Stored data
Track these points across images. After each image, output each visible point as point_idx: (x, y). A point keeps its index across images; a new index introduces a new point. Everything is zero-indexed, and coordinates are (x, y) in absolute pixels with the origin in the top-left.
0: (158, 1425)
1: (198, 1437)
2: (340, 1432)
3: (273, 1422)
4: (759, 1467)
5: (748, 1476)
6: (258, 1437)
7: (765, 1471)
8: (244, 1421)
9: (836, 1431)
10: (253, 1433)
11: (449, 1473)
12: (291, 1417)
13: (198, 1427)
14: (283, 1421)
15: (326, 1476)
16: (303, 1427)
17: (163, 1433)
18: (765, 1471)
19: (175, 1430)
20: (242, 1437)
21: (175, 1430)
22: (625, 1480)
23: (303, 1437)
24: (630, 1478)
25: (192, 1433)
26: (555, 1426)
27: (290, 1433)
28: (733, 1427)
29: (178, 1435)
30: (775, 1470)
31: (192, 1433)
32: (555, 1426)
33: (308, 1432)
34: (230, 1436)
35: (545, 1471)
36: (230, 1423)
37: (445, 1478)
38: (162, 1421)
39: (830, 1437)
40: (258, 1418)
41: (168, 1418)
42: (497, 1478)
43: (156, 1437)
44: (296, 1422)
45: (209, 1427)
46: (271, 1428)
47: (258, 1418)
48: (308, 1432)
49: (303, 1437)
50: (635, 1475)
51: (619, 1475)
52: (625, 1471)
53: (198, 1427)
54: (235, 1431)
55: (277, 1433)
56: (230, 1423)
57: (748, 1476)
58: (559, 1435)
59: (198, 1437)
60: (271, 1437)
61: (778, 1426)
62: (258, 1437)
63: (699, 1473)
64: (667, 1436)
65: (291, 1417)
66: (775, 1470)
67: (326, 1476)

_Aim of the exercise_
Reproduce every line of the records above without any changes.

_Final result_
Track these points across images. After each image, output each visible point as point_idx: (x, y). A point keeps its index across images; a new index introduces a new point. Everything is zero-indexed, and coordinates are (x, y) in absolute pixels with the origin in the top-left.
0: (158, 1425)
1: (198, 1437)
2: (340, 1432)
3: (273, 1422)
4: (759, 1467)
5: (748, 1476)
6: (258, 1437)
7: (765, 1471)
8: (244, 1421)
9: (836, 1431)
10: (253, 1433)
11: (449, 1473)
12: (291, 1417)
13: (198, 1427)
14: (283, 1421)
15: (326, 1476)
16: (303, 1427)
17: (163, 1433)
18: (765, 1471)
19: (175, 1430)
20: (242, 1437)
21: (175, 1430)
22: (625, 1480)
23: (303, 1437)
24: (630, 1478)
25: (192, 1433)
26: (555, 1426)
27: (290, 1433)
28: (733, 1427)
29: (178, 1435)
30: (775, 1470)
31: (192, 1433)
32: (555, 1426)
33: (308, 1432)
34: (230, 1436)
35: (545, 1471)
36: (230, 1423)
37: (445, 1478)
38: (162, 1421)
39: (830, 1437)
40: (258, 1418)
41: (168, 1418)
42: (497, 1478)
43: (156, 1437)
44: (296, 1422)
45: (209, 1427)
46: (271, 1428)
47: (258, 1418)
48: (308, 1432)
49: (303, 1437)
50: (635, 1475)
51: (619, 1475)
52: (625, 1471)
53: (198, 1427)
54: (235, 1431)
55: (277, 1433)
56: (230, 1423)
57: (748, 1476)
58: (559, 1435)
59: (198, 1437)
60: (271, 1437)
61: (778, 1426)
62: (258, 1437)
63: (699, 1473)
64: (667, 1436)
65: (291, 1417)
66: (775, 1470)
67: (326, 1476)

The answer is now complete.